= Beginning of Section =

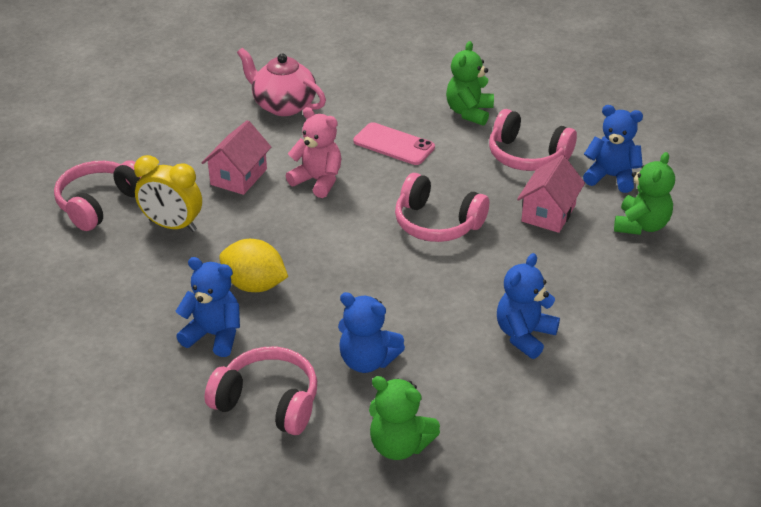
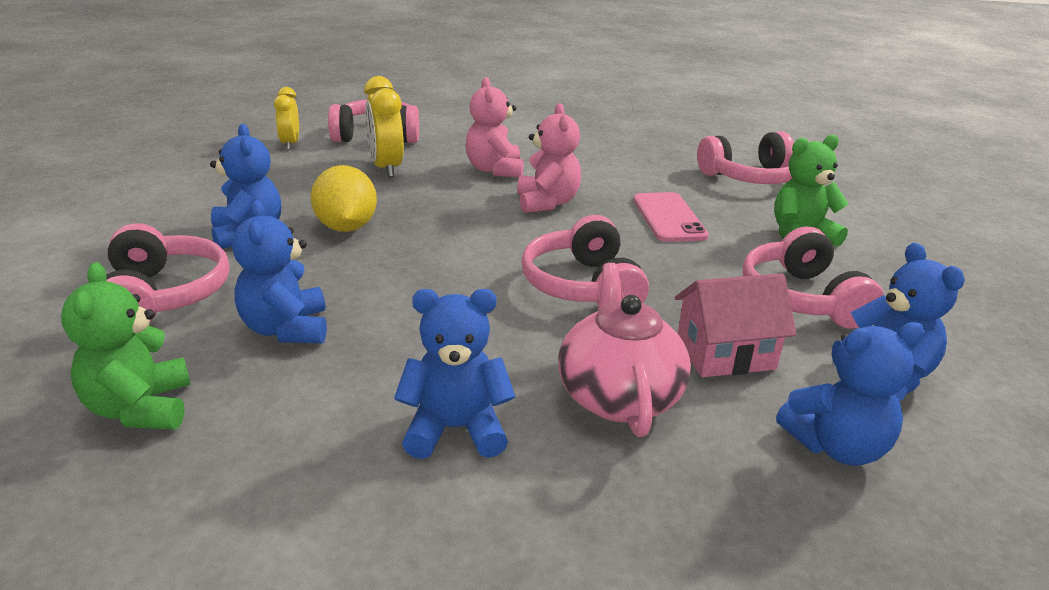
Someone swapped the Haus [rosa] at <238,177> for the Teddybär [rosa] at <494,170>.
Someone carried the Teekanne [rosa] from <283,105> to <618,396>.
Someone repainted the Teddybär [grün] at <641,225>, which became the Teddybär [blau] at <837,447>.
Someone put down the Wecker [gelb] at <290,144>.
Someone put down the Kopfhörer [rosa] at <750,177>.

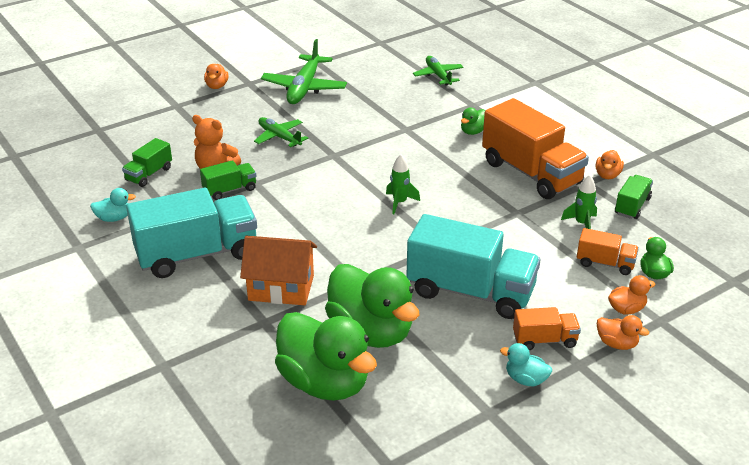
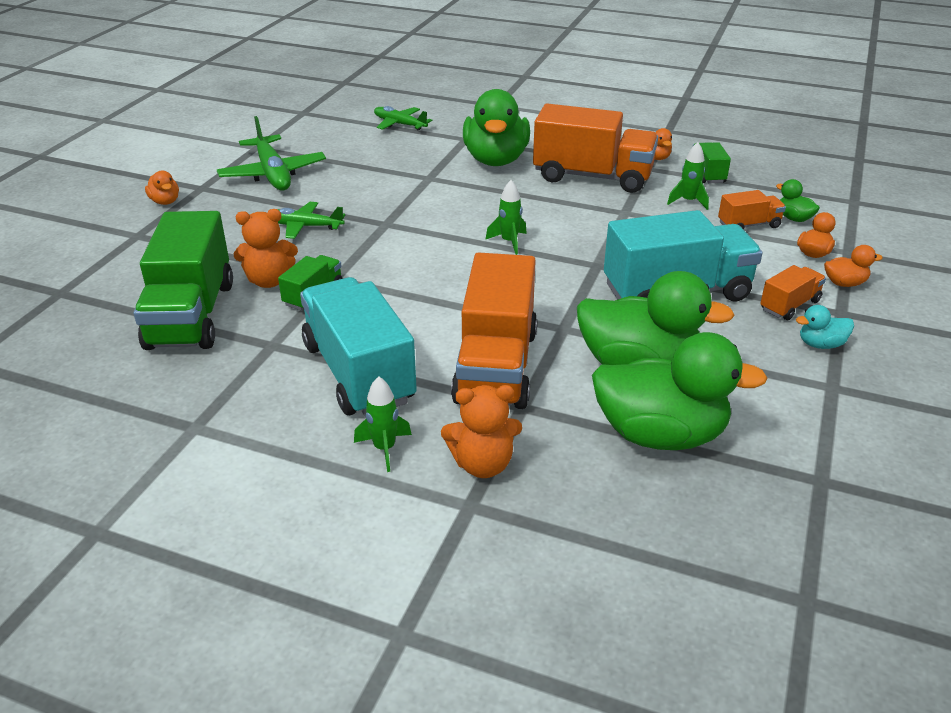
Someone took away the Ente [türkis] at <114,218>.
Someone scaled the Lastwagen [grün] at <149,174> by 2.09.
Someone rotated the Lastwagen [türkis] at <197,254> by 60 degrees counterclockwise.
Someone swapped the Haus [orange] at <281,288> for the Lastwagen [orange] at <496,366>.
Someone scaled the Ente [grün] at <473,131> by 2.33.
Someone put down the Rakete [grün] at <384,448>.
Someone put down the Teddybär [orange] at <482,464>.

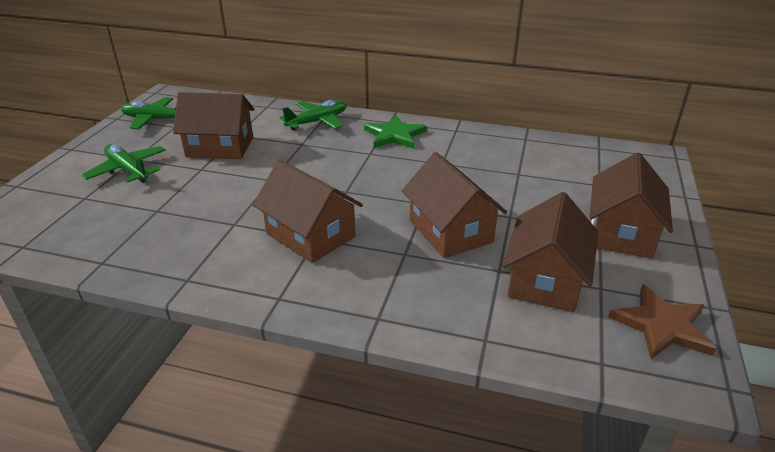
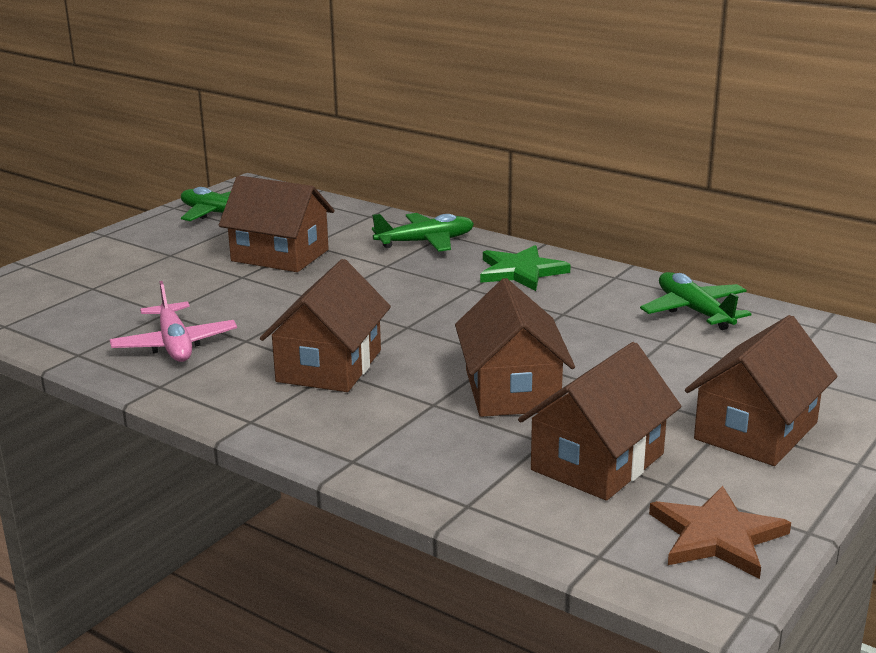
Someone carried the Flugzeug [grün] from <128,170> to <694,311>.
Someone rotated the Haus [braun] at <310,235> by 45 degrees clockwise.
Someone put down the Flugzeug [rosa] at <174,344>.

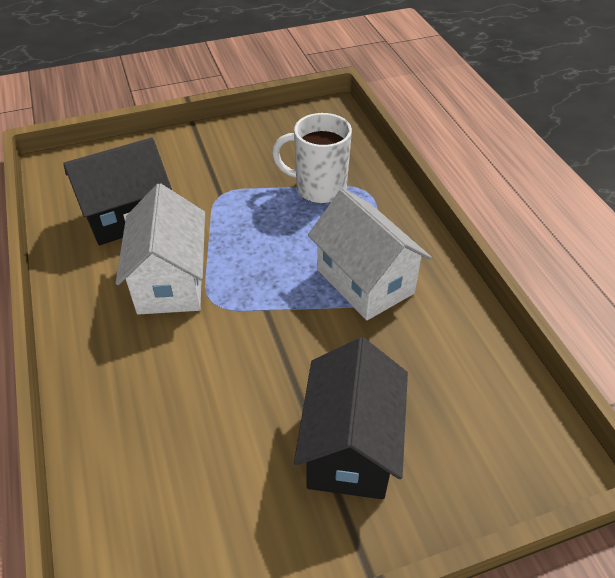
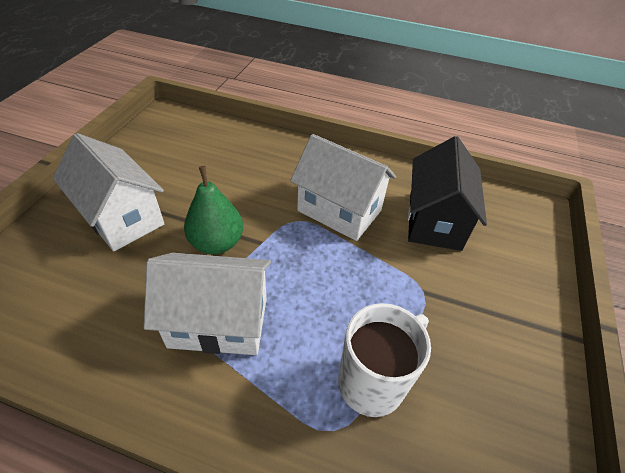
Someone repainted the Haus [schwarz] at <350,447>, which became the Haus [weiß] at <122,217>.
Someone put down the Birne [grün] at <217,243>.

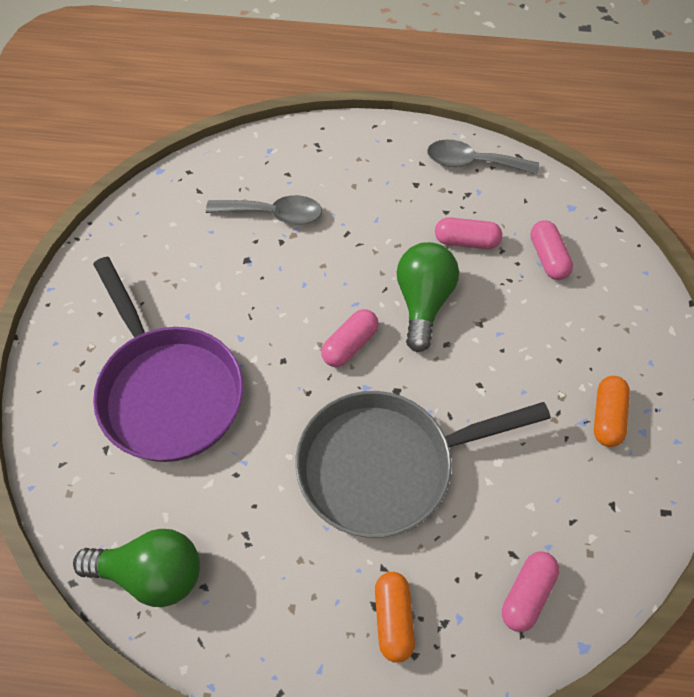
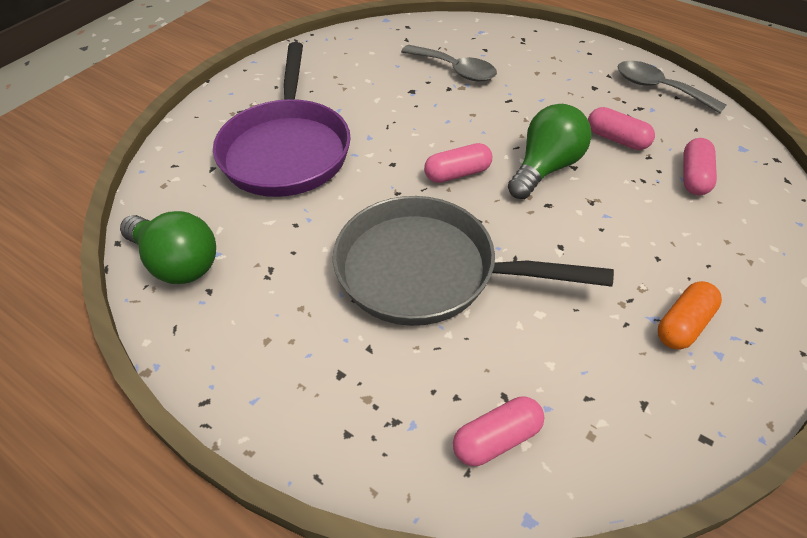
Someone took away the Kapsel [orange] at <393,619>.

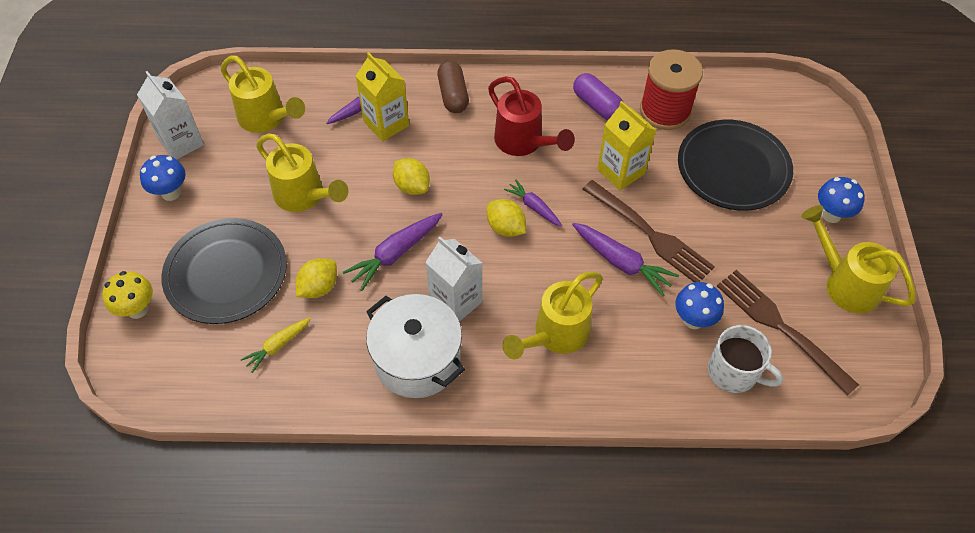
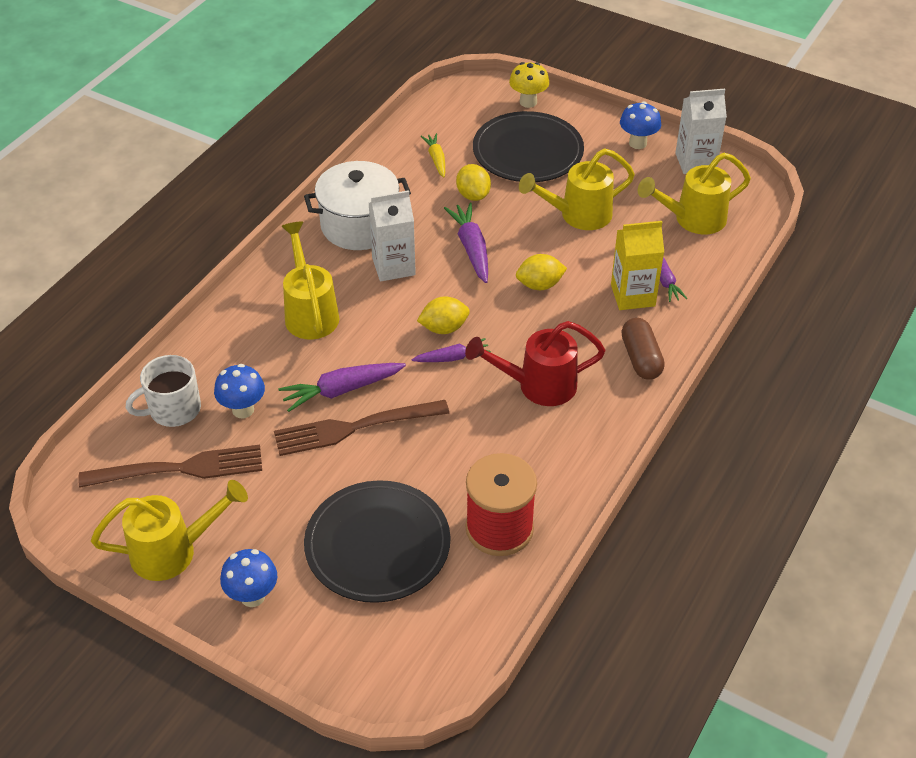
Someone rotated the Kapsel [braun] at <453,95> by 60 degrees clockwise.
Someone took away the Kapsel [lila] at <597,105>.
Someone took away the Getränkekarton [gelb] at <621,171>.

= End of Section =

Required work — Please restate exactly the lines from the one containing "Someone put down the Flugzeug" down to the end of the material, both ends kept, and do not include the pictures.

Exercise output —
Someone put down the Flugzeug [rosa] at <174,344>.

Someone repainted the Haus [schwarz] at <350,447>, which became the Haus [weiß] at <122,217>.
Someone put down the Birne [grün] at <217,243>.

Someone took away the Kapsel [orange] at <393,619>.

Someone rotated the Kapsel [braun] at <453,95> by 60 degrees clockwise.
Someone took away the Kapsel [lila] at <597,105>.
Someone took away the Getränkekarton [gelb] at <621,171>.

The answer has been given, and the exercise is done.